#### [BRIEF]
Every line of the data that includes "screwdriver" should be copied out.

#### [RECORDED DATA]
=== Begin Enclosure ===
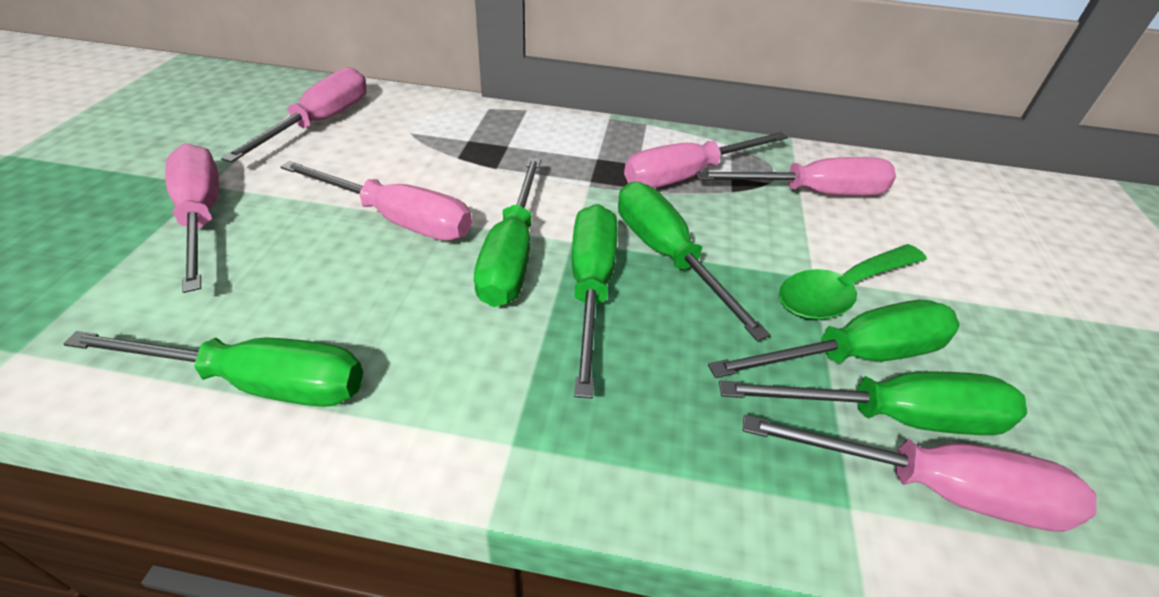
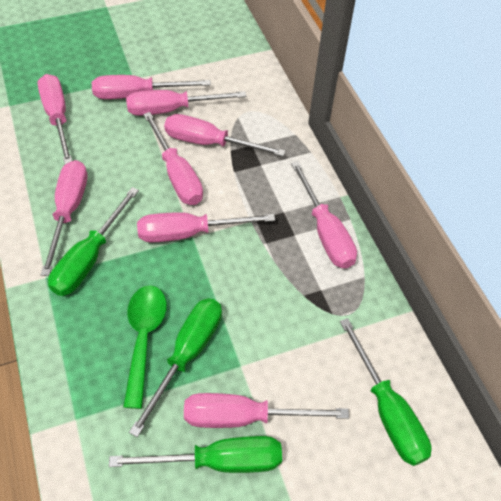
green screwdriver: 6 -> 4
pink screwdriver: 6 -> 9

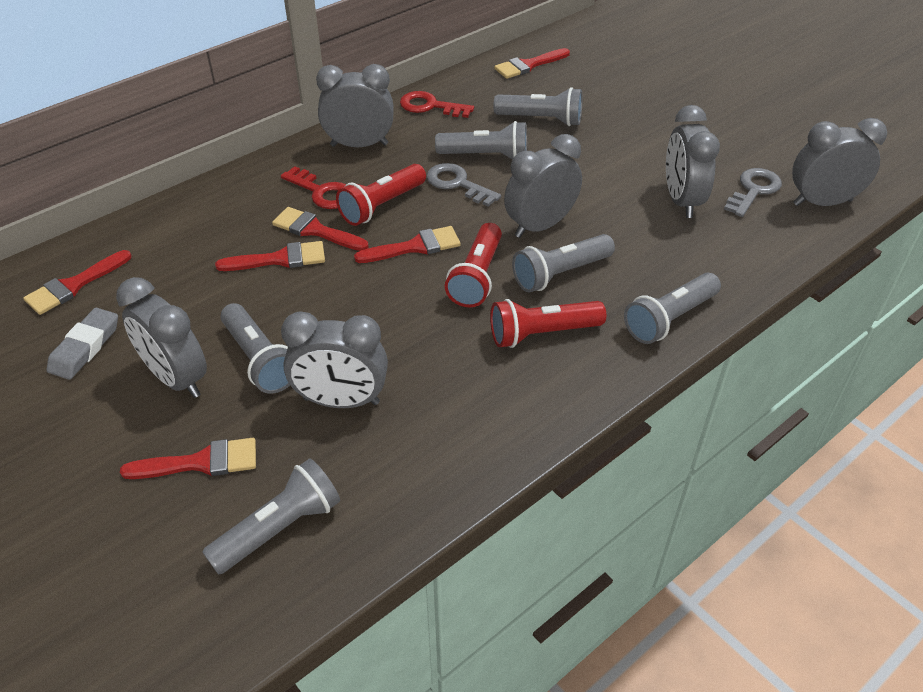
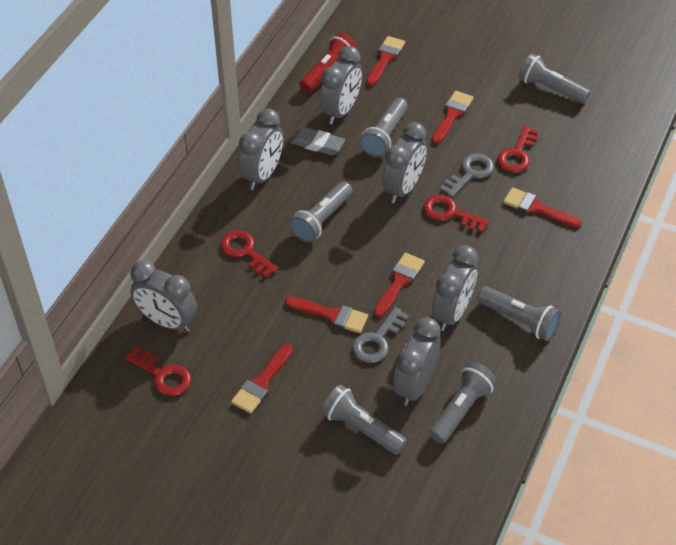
red flashlight: 3 -> 1
red key: 2 -> 4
=== End Enclosure ===
#### [THE ANSWER]
green screwdriver: 6 -> 4
pink screwdriver: 6 -> 9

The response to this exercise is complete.